§ Action item:
Copy all the entries below exactly, but not the pictures.

Segment Open

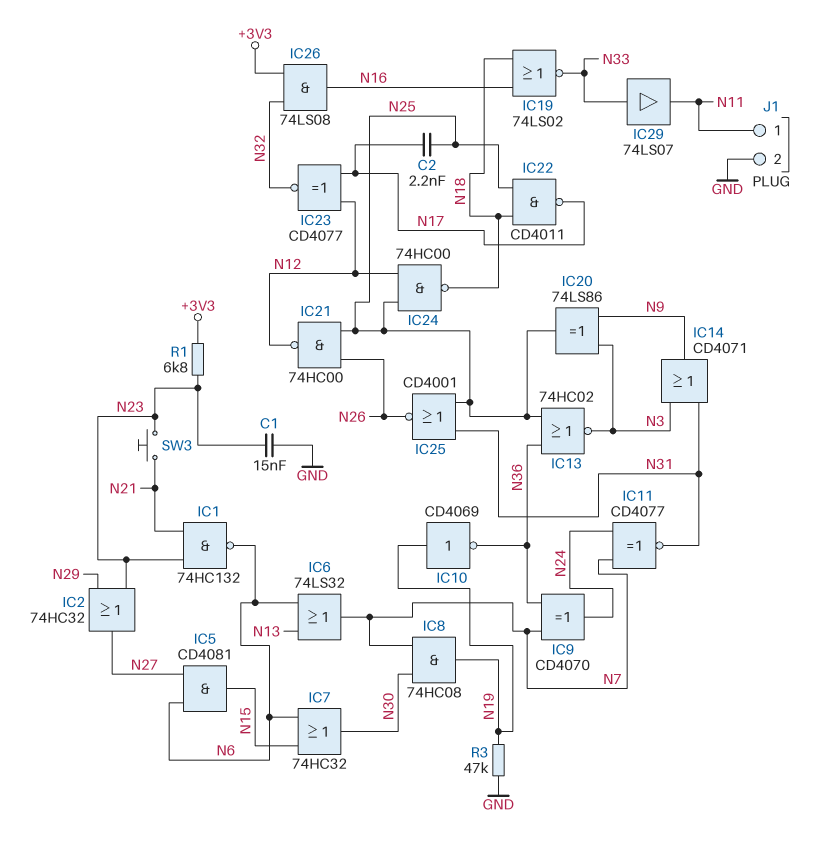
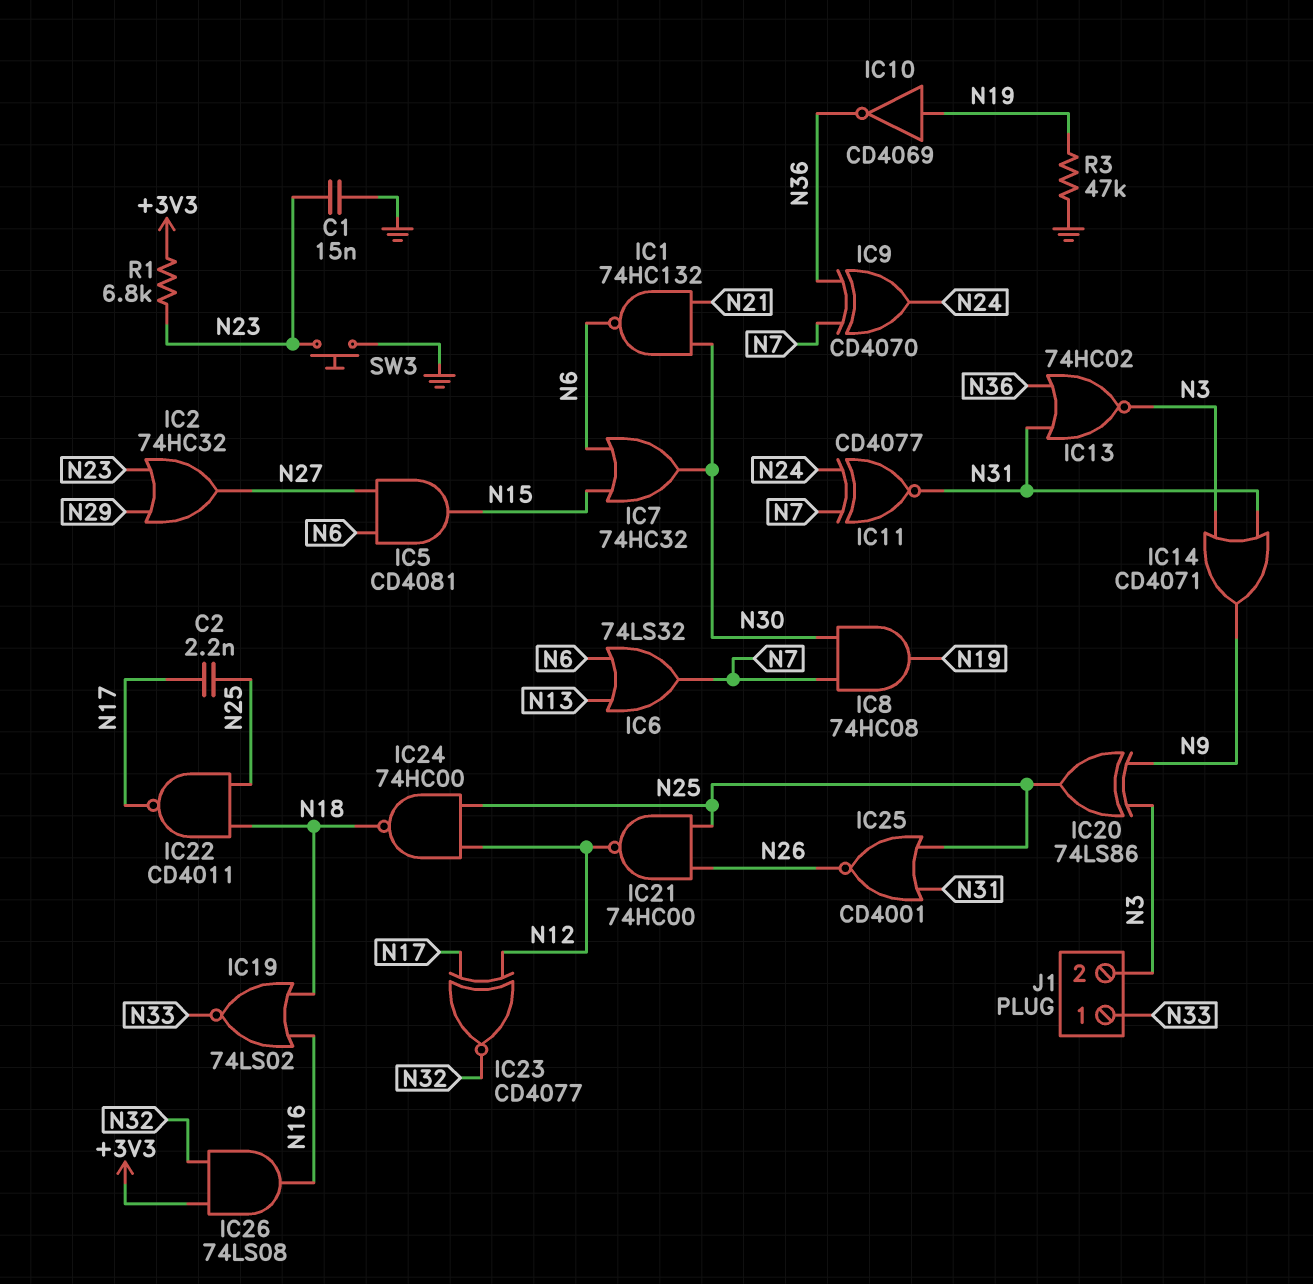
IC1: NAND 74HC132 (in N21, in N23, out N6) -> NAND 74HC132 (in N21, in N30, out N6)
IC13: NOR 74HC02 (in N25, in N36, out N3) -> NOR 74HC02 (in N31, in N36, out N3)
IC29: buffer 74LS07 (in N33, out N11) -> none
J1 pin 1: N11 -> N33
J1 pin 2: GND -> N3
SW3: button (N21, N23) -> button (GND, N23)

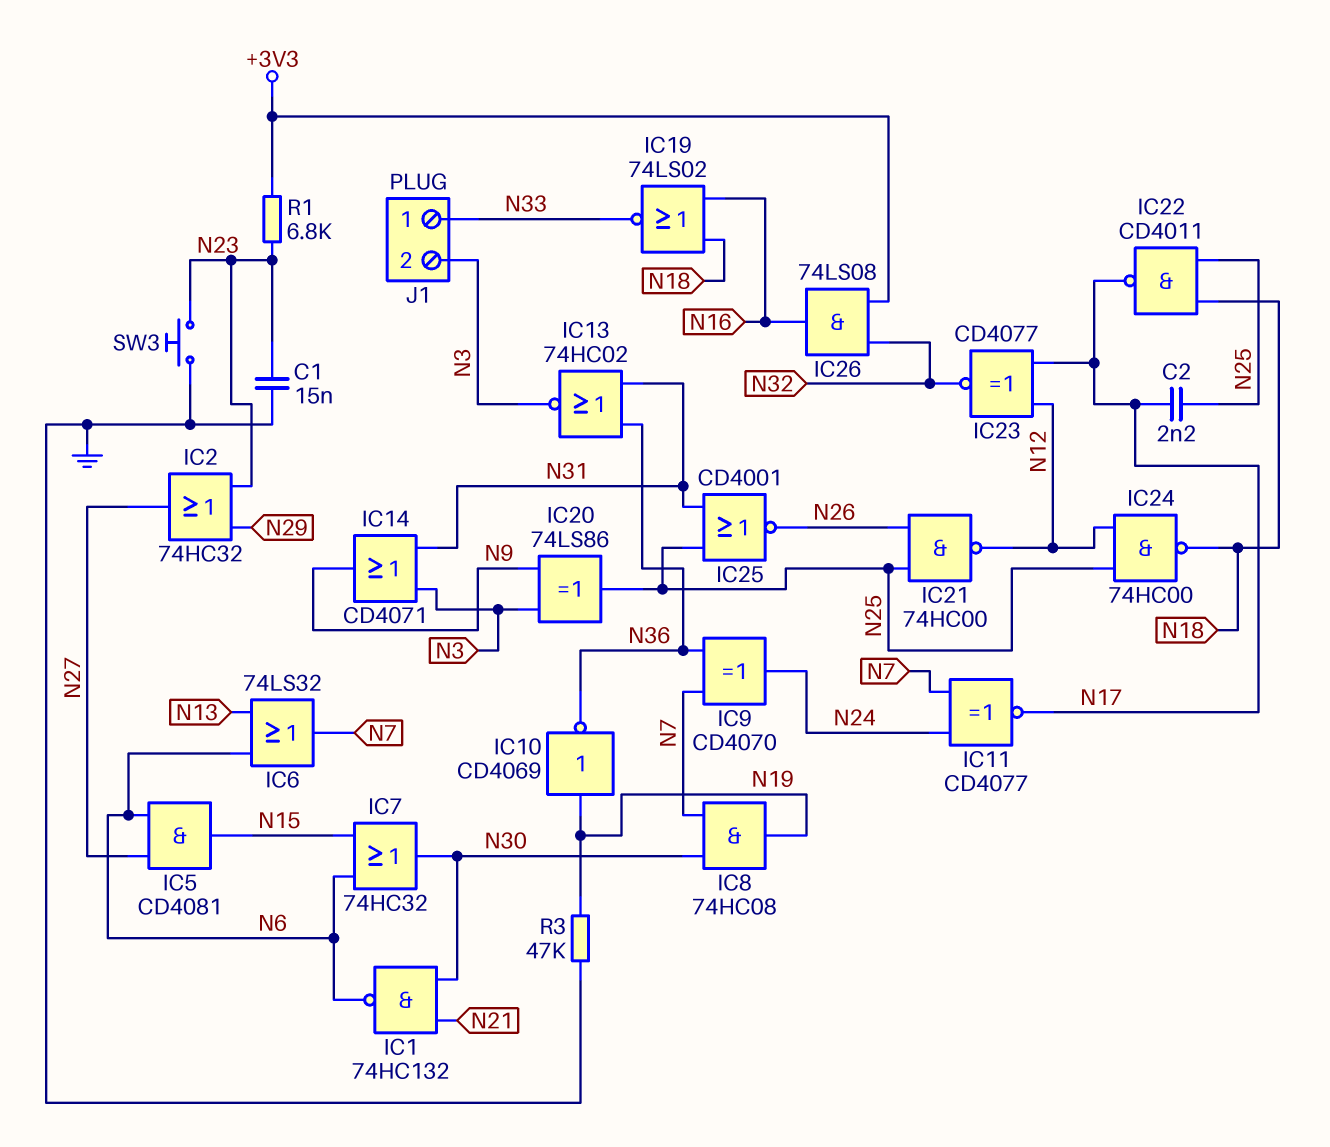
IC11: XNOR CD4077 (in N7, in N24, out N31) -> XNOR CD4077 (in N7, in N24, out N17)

Segment Closed

§ Completed exercise:
IC1: NAND 74HC132 (in N21, in N23, out N6) -> NAND 74HC132 (in N21, in N30, out N6)
IC13: NOR 74HC02 (in N25, in N36, out N3) -> NOR 74HC02 (in N31, in N36, out N3)
IC29: buffer 74LS07 (in N33, out N11) -> none
J1 pin 1: N11 -> N33
J1 pin 2: GND -> N3
SW3: button (N21, N23) -> button (GND, N23)

IC11: XNOR CD4077 (in N7, in N24, out N31) -> XNOR CD4077 (in N7, in N24, out N17)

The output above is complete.